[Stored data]
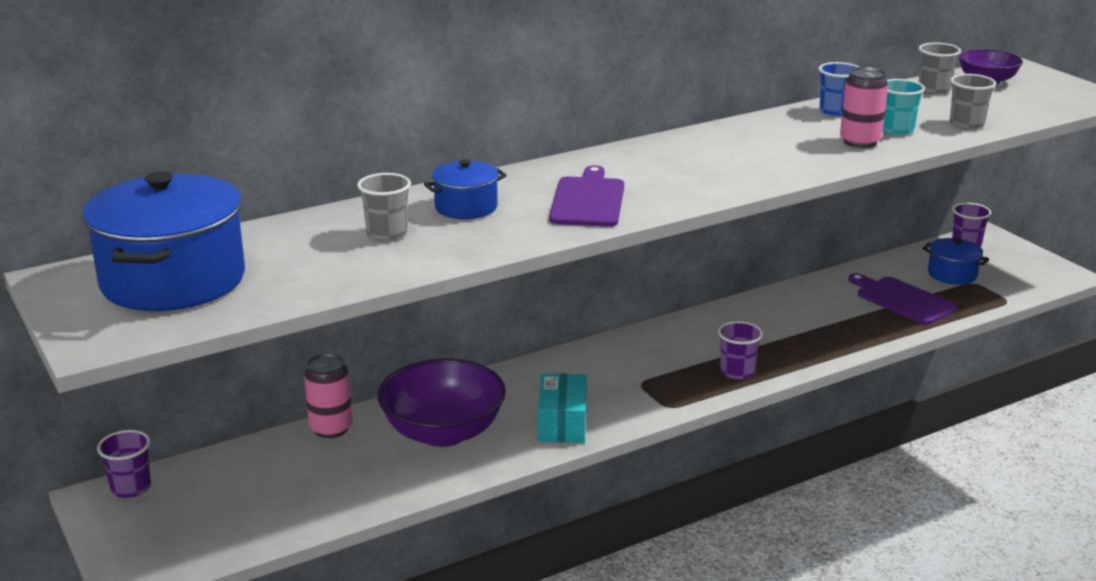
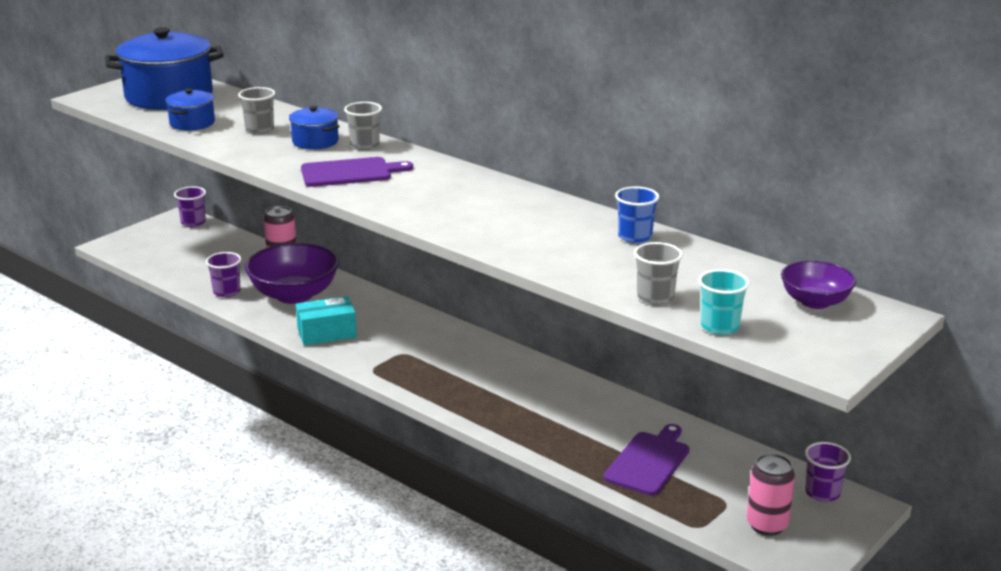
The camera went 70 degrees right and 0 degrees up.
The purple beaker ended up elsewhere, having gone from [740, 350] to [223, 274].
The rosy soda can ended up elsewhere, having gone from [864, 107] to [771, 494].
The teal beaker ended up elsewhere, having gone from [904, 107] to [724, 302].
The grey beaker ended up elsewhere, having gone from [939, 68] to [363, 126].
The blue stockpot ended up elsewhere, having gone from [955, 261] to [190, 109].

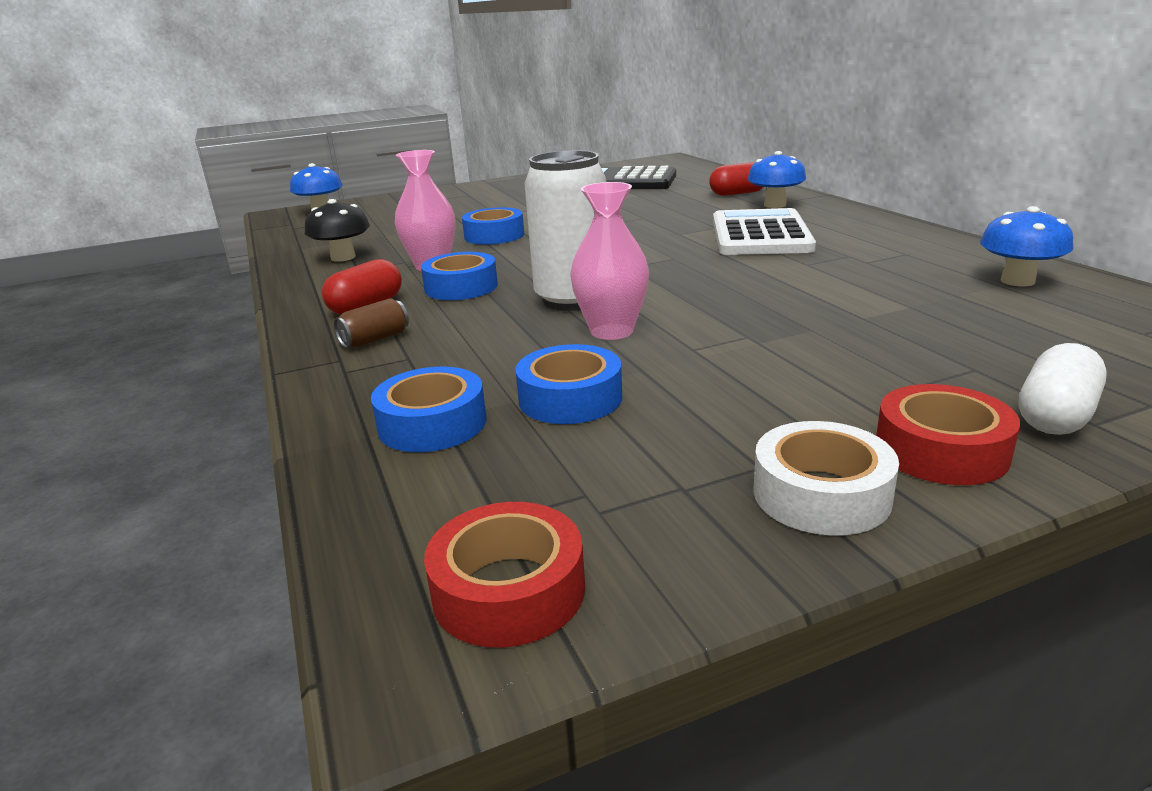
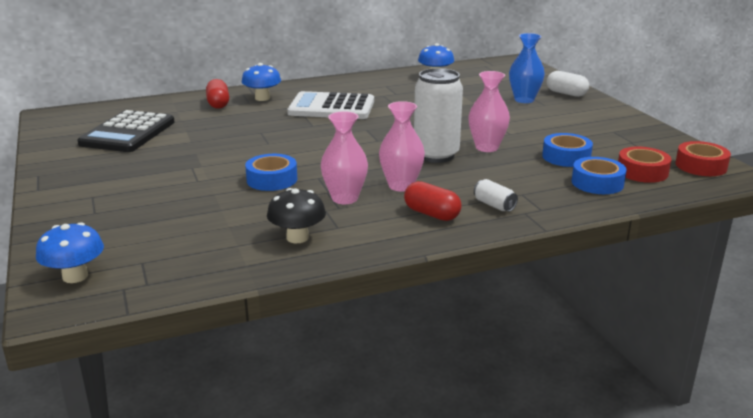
The camera went 90 degrees left and 0 degrees up.
The second view lost the pure white sticky tape at [826, 478].
The second view gained the blue vase at [527, 68].
The red sticky tape ended up elsewhere, having gone from [948, 434] to [644, 164].
Where the blue sticky tape stood at [459, 276], the rosy vase came to stand at [402, 146].
What was the russet soda can at [371, 323] turned into the pure white soda can at [496, 195].

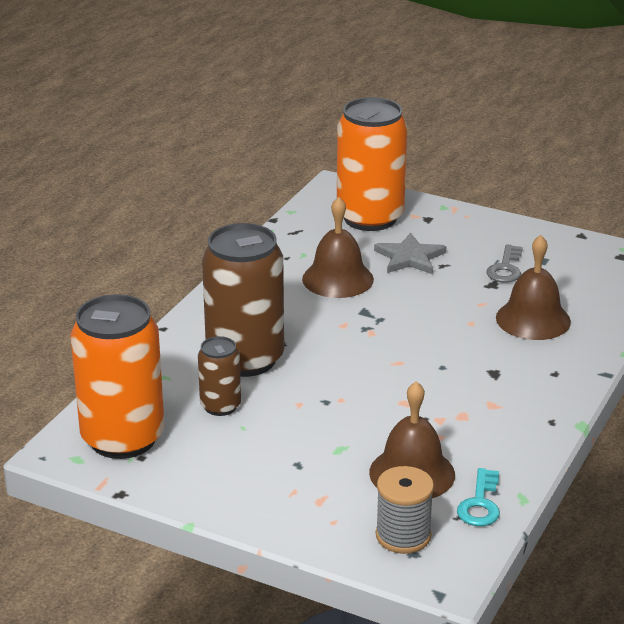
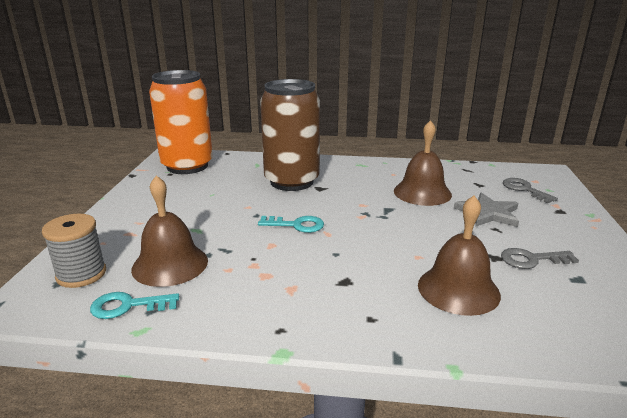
The camera went 70 degrees right and 5 degrees down.
The second view lost the russet soda can at [219, 376].
The second view gained the teal latchkey at [291, 224].
Where the bright orange soda can stood at [372, 164], the grey latchkey came to stand at [530, 190].

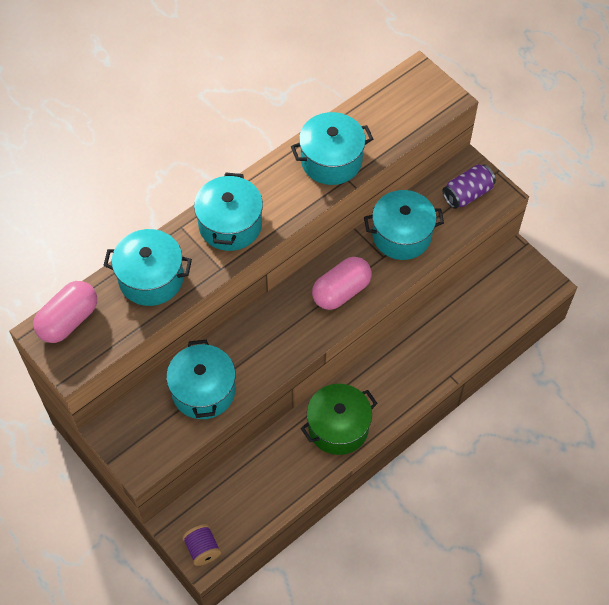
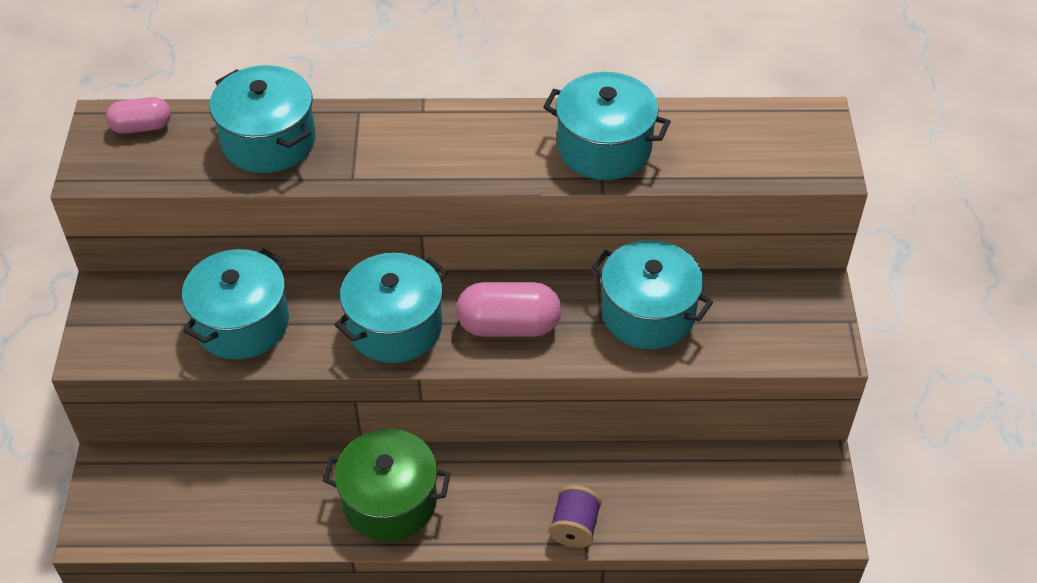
The camera went 40 degrees right and 10 degrees down.
The second view lost the purple soda can at [469, 186].
The purple reel of thread ended up elsewhere, having gone from [201, 545] to [575, 516].
The teal stockpot ended up elsewhere, having gone from [228, 212] to [391, 308].
The size of the rosy pill at [65, 312] changed by a factor of 0.61.

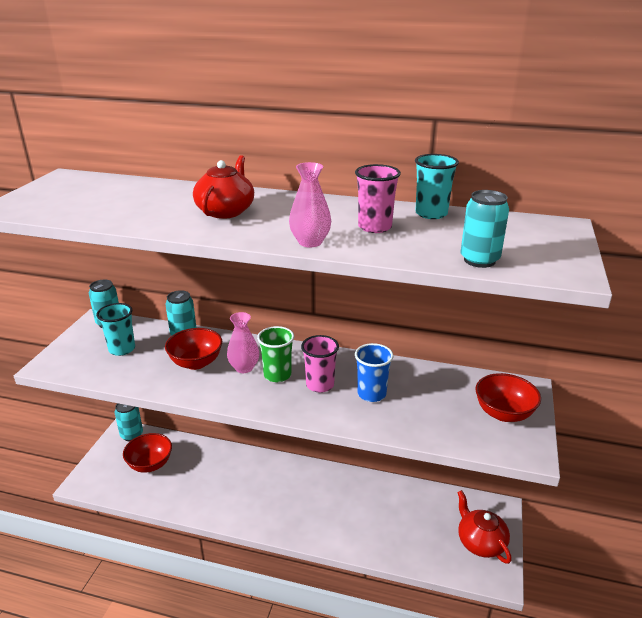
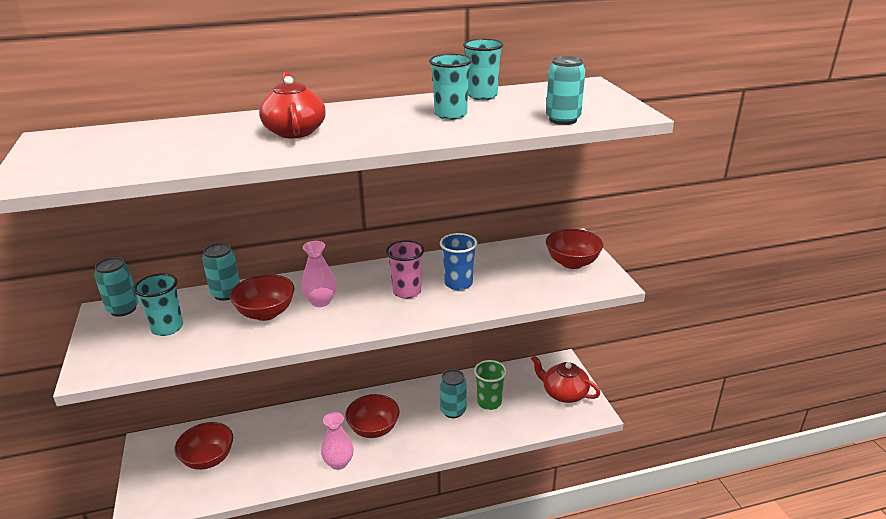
The camera went 30 degrees left and 0 degrees up.
The second view gained the red bowl at [372, 416].
The teal soda can ended up elsewhere, having gone from [129, 422] to [453, 393].
The green beaker ended up elsewhere, having gone from [275, 354] to [490, 385].
The rosy vase ended up elsewhere, having gone from [310, 204] to [337, 441].
What was the rosy beaker at [378, 198] turned into the teal beaker at [450, 87].

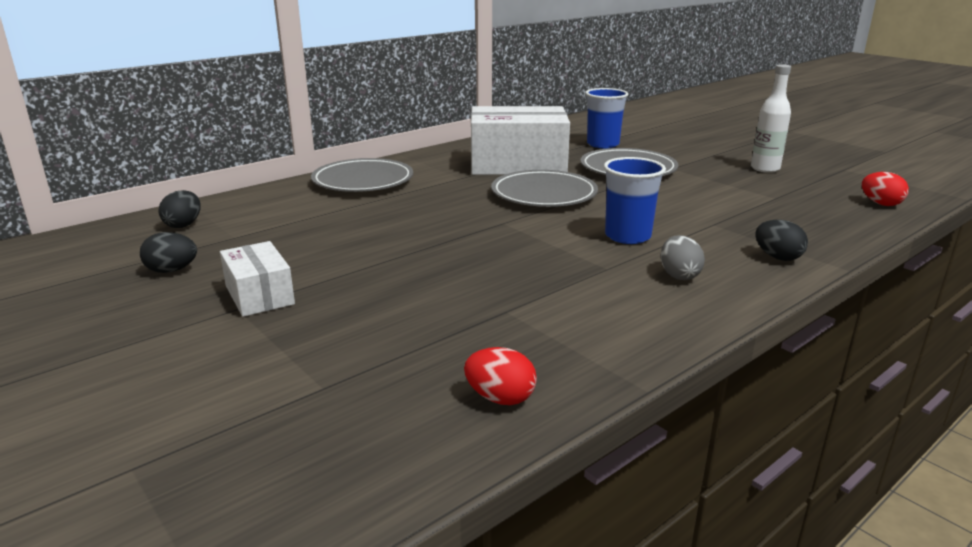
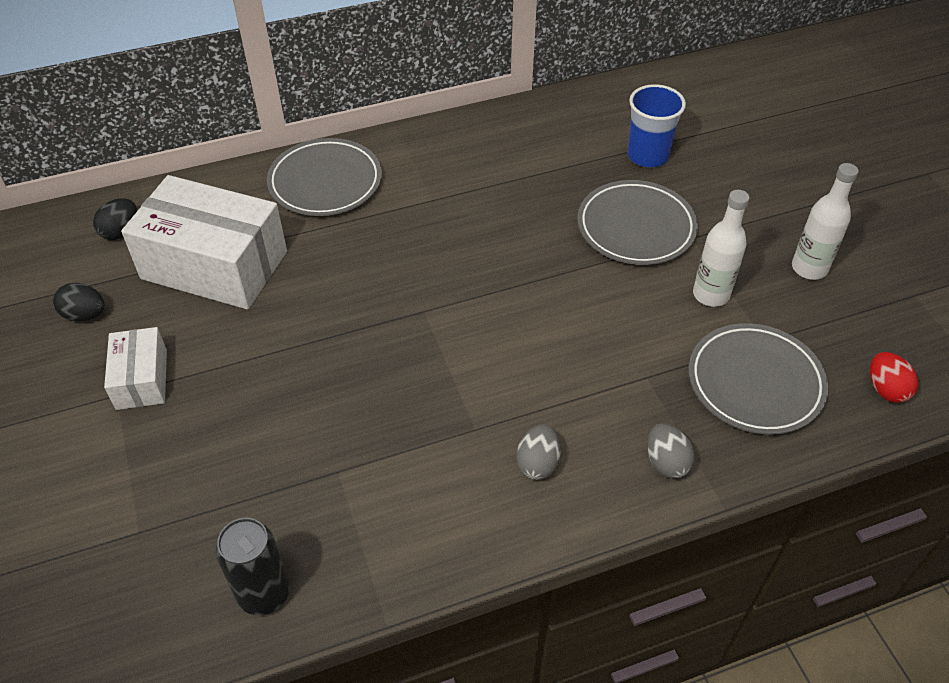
The camera went 20 degrees right and 25 degrees up.
The second view lost the blue beaker at [635, 200].
The second view gained the pure white flask at [721, 248].
The pure white package ended up elsewhere, having gone from [520, 140] to [204, 242].
The grey dinner plate ended up elsewhere, having gone from [544, 188] to [758, 379].
Where the red egg stood at [500, 376], the jet-black soda can came to stand at [253, 566].
What was the jet-black egg at [781, 240] turned into the grey egg at [671, 451].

● WHAT YOU WILL DO
Beginning with the first line of the records and ending with the line that contains "The grey beaker", reproduce every line exactly, omitting pictures and adding nothing.

● TASK OUTPUT
The camera went 70 degrees right and 0 degrees up.
The purple beaker ended up elsewhere, having gone from [740, 350] to [223, 274].
The rosy soda can ended up elsewhere, having gone from [864, 107] to [771, 494].
The teal beaker ended up elsewhere, having gone from [904, 107] to [724, 302].
The grey beaker ended up elsewhere, having gone from [939, 68] to [363, 126].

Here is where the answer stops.